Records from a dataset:
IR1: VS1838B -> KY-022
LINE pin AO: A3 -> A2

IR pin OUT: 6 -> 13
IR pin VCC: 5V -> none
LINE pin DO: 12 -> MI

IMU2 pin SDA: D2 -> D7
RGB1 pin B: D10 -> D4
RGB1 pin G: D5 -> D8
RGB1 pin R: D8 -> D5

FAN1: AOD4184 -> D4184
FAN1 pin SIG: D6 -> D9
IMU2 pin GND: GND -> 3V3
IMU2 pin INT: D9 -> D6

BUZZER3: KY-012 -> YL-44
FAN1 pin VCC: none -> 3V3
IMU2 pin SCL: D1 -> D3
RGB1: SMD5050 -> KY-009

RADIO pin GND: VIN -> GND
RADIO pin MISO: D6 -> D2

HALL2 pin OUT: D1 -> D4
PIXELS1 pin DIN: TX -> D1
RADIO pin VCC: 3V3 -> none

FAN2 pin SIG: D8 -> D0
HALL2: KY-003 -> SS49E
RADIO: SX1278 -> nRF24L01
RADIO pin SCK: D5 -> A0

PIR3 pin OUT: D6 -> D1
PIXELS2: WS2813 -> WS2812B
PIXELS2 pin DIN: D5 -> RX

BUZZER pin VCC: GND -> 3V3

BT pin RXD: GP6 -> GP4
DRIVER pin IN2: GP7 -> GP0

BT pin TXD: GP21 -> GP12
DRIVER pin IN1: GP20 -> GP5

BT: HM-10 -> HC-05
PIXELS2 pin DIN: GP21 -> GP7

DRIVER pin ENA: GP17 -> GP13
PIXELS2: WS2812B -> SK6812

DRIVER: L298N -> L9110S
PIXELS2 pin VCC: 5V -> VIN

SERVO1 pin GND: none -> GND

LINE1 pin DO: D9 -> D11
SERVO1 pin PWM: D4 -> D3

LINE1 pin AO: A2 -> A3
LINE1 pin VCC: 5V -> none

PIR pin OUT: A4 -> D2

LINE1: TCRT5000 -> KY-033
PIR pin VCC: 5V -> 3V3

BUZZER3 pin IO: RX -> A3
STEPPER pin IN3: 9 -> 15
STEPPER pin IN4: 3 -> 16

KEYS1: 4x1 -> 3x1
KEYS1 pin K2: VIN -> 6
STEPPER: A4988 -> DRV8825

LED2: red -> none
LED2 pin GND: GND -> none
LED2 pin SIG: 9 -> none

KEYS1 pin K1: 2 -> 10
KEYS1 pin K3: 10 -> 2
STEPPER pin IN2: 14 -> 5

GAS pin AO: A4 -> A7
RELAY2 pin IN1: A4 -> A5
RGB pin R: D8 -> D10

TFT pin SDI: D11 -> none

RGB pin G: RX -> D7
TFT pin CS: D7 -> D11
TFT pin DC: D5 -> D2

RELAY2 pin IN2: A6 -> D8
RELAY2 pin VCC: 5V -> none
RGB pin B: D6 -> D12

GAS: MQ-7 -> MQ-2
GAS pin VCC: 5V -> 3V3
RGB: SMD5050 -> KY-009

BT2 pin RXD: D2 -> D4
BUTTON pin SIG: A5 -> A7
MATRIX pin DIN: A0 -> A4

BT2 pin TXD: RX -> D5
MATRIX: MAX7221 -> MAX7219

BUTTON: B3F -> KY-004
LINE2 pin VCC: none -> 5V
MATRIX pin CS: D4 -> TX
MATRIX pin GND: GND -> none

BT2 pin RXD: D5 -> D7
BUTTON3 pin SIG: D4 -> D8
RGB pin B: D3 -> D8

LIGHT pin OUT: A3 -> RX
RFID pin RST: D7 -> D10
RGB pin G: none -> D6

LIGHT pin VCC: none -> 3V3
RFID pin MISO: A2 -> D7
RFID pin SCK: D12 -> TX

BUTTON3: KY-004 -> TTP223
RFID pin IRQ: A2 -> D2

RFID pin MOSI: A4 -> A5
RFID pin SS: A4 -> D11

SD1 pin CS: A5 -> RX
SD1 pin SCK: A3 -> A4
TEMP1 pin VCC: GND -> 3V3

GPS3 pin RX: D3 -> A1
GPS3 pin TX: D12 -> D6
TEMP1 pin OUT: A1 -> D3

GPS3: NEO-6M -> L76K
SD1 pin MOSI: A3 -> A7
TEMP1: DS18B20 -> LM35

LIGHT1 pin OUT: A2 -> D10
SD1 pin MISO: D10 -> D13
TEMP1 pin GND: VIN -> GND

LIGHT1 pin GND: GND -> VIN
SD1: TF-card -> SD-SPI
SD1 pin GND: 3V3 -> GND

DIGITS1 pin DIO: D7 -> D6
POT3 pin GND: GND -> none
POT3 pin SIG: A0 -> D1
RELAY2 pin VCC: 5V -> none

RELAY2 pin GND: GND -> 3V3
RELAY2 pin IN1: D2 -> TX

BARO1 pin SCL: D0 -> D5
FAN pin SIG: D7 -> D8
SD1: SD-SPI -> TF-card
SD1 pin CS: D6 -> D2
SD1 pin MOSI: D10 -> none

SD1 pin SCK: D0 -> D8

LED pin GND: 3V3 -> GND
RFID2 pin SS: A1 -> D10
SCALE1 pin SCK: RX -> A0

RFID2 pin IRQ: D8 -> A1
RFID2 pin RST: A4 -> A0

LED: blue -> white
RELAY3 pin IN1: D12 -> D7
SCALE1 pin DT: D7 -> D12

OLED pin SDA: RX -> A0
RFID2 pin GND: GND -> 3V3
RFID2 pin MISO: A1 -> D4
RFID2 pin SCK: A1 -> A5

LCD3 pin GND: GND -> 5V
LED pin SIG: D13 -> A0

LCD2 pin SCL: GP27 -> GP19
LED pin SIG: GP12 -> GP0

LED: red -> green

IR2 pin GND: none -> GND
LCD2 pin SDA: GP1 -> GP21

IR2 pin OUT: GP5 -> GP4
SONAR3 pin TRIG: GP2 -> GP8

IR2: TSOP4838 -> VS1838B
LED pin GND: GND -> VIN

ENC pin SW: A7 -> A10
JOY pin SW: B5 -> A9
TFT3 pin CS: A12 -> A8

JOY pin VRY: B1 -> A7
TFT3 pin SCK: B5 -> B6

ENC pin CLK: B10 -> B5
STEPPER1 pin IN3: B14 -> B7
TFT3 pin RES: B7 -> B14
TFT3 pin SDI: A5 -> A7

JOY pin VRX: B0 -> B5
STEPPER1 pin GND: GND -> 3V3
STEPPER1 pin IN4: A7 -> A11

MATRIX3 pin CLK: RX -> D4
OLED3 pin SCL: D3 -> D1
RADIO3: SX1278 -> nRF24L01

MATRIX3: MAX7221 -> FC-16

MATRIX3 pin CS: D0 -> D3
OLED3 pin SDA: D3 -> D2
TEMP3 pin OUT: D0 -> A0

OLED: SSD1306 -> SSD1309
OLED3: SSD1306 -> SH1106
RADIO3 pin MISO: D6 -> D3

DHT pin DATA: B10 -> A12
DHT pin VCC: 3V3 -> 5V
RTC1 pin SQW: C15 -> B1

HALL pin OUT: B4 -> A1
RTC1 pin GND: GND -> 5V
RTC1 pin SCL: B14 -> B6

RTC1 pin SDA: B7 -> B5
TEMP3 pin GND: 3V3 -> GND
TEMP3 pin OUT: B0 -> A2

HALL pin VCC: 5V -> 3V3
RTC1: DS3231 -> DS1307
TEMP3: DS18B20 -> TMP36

ACTIVITY: Write only the number of lines above that contain "MISO".

RESPONSE TO THIS TASK: 5